What to work on => Transcribe each of the lines below without any changes.

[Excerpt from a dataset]

********************

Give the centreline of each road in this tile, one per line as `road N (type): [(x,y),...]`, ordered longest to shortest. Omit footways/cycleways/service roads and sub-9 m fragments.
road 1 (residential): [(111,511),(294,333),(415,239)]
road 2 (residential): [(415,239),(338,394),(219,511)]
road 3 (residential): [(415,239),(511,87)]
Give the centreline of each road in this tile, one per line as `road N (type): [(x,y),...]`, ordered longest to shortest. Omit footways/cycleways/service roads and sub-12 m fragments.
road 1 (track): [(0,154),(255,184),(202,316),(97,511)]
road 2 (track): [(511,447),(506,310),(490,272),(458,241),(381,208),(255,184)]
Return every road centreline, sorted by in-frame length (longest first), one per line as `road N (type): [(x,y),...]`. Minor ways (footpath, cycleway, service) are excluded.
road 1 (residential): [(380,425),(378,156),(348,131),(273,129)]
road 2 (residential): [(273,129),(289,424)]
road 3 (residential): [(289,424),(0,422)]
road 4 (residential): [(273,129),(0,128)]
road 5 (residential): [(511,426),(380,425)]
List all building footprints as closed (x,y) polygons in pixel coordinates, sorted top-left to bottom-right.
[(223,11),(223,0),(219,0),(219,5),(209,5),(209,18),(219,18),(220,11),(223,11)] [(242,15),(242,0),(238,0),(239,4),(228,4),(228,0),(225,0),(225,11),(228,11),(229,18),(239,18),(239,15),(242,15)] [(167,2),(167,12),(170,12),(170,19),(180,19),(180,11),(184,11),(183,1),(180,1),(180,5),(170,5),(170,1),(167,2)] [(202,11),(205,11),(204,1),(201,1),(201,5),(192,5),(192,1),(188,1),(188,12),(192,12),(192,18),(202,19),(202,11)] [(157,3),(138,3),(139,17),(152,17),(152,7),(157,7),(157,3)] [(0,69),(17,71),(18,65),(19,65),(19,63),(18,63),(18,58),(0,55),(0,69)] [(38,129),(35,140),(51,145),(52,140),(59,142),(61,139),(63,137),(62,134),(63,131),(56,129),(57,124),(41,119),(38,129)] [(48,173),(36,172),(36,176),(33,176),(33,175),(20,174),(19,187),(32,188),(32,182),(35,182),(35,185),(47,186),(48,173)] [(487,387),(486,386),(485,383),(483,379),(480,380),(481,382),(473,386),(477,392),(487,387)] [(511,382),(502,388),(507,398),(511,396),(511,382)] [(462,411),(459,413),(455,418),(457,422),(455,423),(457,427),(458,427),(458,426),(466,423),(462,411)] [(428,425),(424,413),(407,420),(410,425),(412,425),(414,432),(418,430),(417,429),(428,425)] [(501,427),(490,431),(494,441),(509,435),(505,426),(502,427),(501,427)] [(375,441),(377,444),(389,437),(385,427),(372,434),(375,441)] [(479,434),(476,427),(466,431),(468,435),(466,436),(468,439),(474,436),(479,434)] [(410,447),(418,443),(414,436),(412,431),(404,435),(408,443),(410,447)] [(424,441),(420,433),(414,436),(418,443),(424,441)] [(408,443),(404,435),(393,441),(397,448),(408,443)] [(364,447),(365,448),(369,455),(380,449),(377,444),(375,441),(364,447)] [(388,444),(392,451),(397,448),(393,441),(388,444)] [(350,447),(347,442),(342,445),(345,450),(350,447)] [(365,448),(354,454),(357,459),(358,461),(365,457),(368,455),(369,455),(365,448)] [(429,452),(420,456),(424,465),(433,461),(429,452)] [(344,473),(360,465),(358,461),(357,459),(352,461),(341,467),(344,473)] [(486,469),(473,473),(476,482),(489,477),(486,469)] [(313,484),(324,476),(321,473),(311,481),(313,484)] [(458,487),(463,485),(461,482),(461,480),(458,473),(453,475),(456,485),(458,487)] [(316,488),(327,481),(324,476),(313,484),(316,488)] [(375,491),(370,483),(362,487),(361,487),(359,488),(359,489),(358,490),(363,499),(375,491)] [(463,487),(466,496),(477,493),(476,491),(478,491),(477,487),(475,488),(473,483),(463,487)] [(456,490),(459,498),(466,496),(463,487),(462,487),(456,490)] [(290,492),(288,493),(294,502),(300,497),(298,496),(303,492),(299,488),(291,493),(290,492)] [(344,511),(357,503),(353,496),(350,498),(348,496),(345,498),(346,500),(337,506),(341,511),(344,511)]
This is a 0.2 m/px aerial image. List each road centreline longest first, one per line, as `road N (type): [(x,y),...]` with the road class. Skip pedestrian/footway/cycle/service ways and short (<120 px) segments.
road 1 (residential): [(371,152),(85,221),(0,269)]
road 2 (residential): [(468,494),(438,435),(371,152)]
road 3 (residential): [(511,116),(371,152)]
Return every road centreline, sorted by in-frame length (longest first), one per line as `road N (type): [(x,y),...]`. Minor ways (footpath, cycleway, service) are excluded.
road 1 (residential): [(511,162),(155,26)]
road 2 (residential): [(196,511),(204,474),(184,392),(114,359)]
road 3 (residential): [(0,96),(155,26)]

********************

Solution to this problem =>
Give the centreline of each road in this tile, one per line as `road N (type): [(x,y),...]`, ordered longest to shortest. Omit footways/cycleways/service roads and sub-9 m fragments.
road 1 (residential): [(111,511),(294,333),(415,239)]
road 2 (residential): [(415,239),(338,394),(219,511)]
road 3 (residential): [(415,239),(511,87)]
Give the centreline of each road in this tile, one per line as `road N (type): [(x,y),...]`, ordered longest to shortest. Omit footways/cycleways/service roads and sub-12 m fragments.
road 1 (track): [(0,154),(255,184),(202,316),(97,511)]
road 2 (track): [(511,447),(506,310),(490,272),(458,241),(381,208),(255,184)]
Return every road centreline, sorted by in-frame length (longest first), one per line as `road N (type): [(x,y),...]`. Minor ways (footpath, cycleway, service) are excluded.
road 1 (residential): [(380,425),(378,156),(348,131),(273,129)]
road 2 (residential): [(273,129),(289,424)]
road 3 (residential): [(289,424),(0,422)]
road 4 (residential): [(273,129),(0,128)]
road 5 (residential): [(511,426),(380,425)]
List all building footprints as closed (x,y) polygons in pixel coordinates, sorted top-left to bottom-right.
[(223,11),(223,0),(219,0),(219,5),(209,5),(209,18),(219,18),(220,11),(223,11)] [(242,15),(242,0),(238,0),(239,4),(228,4),(228,0),(225,0),(225,11),(228,11),(229,18),(239,18),(239,15),(242,15)] [(167,2),(167,12),(170,12),(170,19),(180,19),(180,11),(184,11),(183,1),(180,1),(180,5),(170,5),(170,1),(167,2)] [(202,11),(205,11),(204,1),(201,1),(201,5),(192,5),(192,1),(188,1),(188,12),(192,12),(192,18),(202,19),(202,11)] [(157,3),(138,3),(139,17),(152,17),(152,7),(157,7),(157,3)] [(0,69),(17,71),(18,65),(19,65),(19,63),(18,63),(18,58),(0,55),(0,69)] [(38,129),(35,140),(51,145),(52,140),(59,142),(61,139),(63,137),(62,134),(63,131),(56,129),(57,124),(41,119),(38,129)] [(48,173),(36,172),(36,176),(33,176),(33,175),(20,174),(19,187),(32,188),(32,182),(35,182),(35,185),(47,186),(48,173)] [(487,387),(486,386),(485,383),(483,379),(480,380),(481,382),(473,386),(477,392),(487,387)] [(511,382),(502,388),(507,398),(511,396),(511,382)] [(462,411),(459,413),(455,418),(457,422),(455,423),(457,427),(458,427),(458,426),(466,423),(462,411)] [(428,425),(424,413),(407,420),(410,425),(412,425),(414,432),(418,430),(417,429),(428,425)] [(501,427),(490,431),(494,441),(509,435),(505,426),(502,427),(501,427)] [(375,441),(377,444),(389,437),(385,427),(372,434),(375,441)] [(479,434),(476,427),(466,431),(468,435),(466,436),(468,439),(474,436),(479,434)] [(410,447),(418,443),(414,436),(412,431),(404,435),(408,443),(410,447)] [(424,441),(420,433),(414,436),(418,443),(424,441)] [(408,443),(404,435),(393,441),(397,448),(408,443)] [(364,447),(365,448),(369,455),(380,449),(377,444),(375,441),(364,447)] [(388,444),(392,451),(397,448),(393,441),(388,444)] [(350,447),(347,442),(342,445),(345,450),(350,447)] [(365,448),(354,454),(357,459),(358,461),(365,457),(368,455),(369,455),(365,448)] [(429,452),(420,456),(424,465),(433,461),(429,452)] [(344,473),(360,465),(358,461),(357,459),(352,461),(341,467),(344,473)] [(486,469),(473,473),(476,482),(489,477),(486,469)] [(313,484),(324,476),(321,473),(311,481),(313,484)] [(458,487),(463,485),(461,482),(461,480),(458,473),(453,475),(456,485),(458,487)] [(316,488),(327,481),(324,476),(313,484),(316,488)] [(375,491),(370,483),(362,487),(361,487),(359,488),(359,489),(358,490),(363,499),(375,491)] [(463,487),(466,496),(477,493),(476,491),(478,491),(477,487),(475,488),(473,483),(463,487)] [(456,490),(459,498),(466,496),(463,487),(462,487),(456,490)] [(290,492),(288,493),(294,502),(300,497),(298,496),(303,492),(299,488),(291,493),(290,492)] [(344,511),(357,503),(353,496),(350,498),(348,496),(345,498),(346,500),(337,506),(341,511),(344,511)]
This is a 0.2 m/px aerial image. List each road centreline longest first, one per line, as `road N (type): [(x,y),...]` with the road class. Skip pedestrian/footway/cycle/service ways and short (<120 px) segments.
road 1 (residential): [(371,152),(85,221),(0,269)]
road 2 (residential): [(468,494),(438,435),(371,152)]
road 3 (residential): [(511,116),(371,152)]
Return every road centreline, sorted by in-frame length (longest first), one per line as `road N (type): [(x,y),...]`. Minor ways (footpath, cycleway, service) are excluded.
road 1 (residential): [(511,162),(155,26)]
road 2 (residential): [(196,511),(204,474),(184,392),(114,359)]
road 3 (residential): [(0,96),(155,26)]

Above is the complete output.